Task details:
Please copy every record below exactly, but leave the pictures out.

Source data:
*** Block opens ***
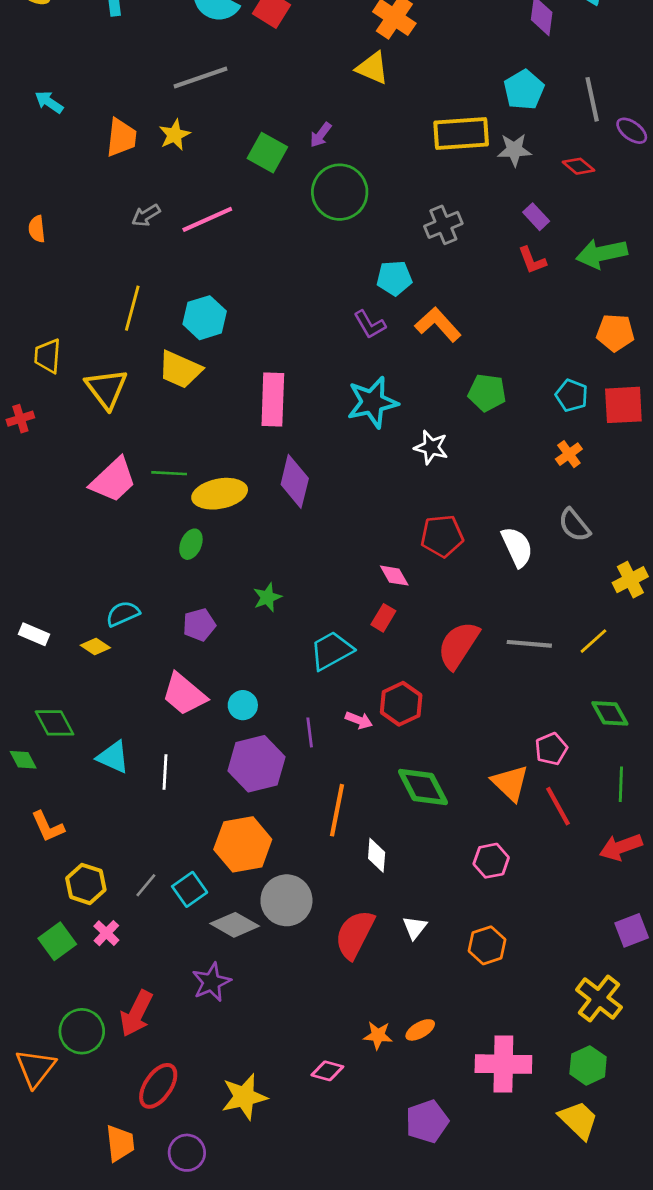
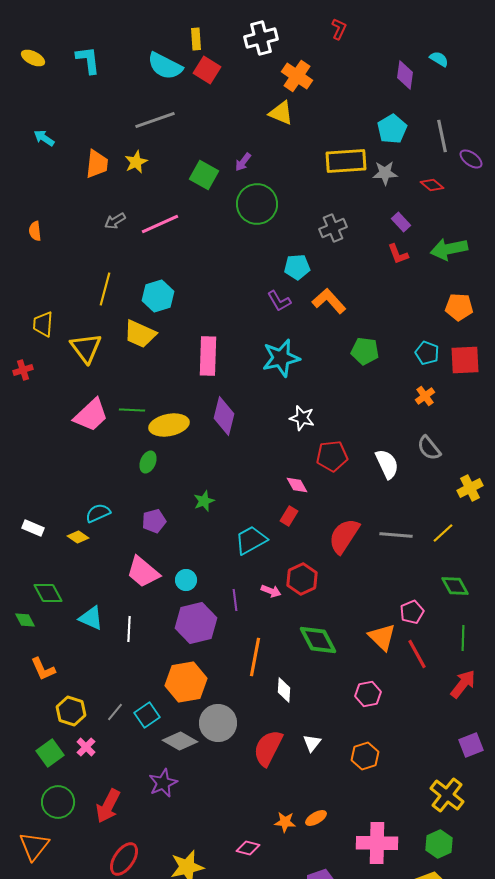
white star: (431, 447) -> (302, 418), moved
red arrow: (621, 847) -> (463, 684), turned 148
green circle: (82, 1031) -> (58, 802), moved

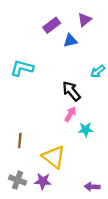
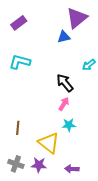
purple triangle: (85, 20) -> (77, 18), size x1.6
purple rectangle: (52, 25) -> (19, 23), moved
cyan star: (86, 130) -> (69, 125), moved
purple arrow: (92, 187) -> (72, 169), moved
*** Block closes ***
Result of the exercise:
white star: (431, 447) -> (302, 418), moved
red arrow: (621, 847) -> (463, 684), turned 148
green circle: (82, 1031) -> (58, 802), moved

purple triangle: (85, 20) -> (77, 18), size x1.6
purple rectangle: (52, 25) -> (19, 23), moved
cyan star: (86, 130) -> (69, 125), moved
purple arrow: (92, 187) -> (72, 169), moved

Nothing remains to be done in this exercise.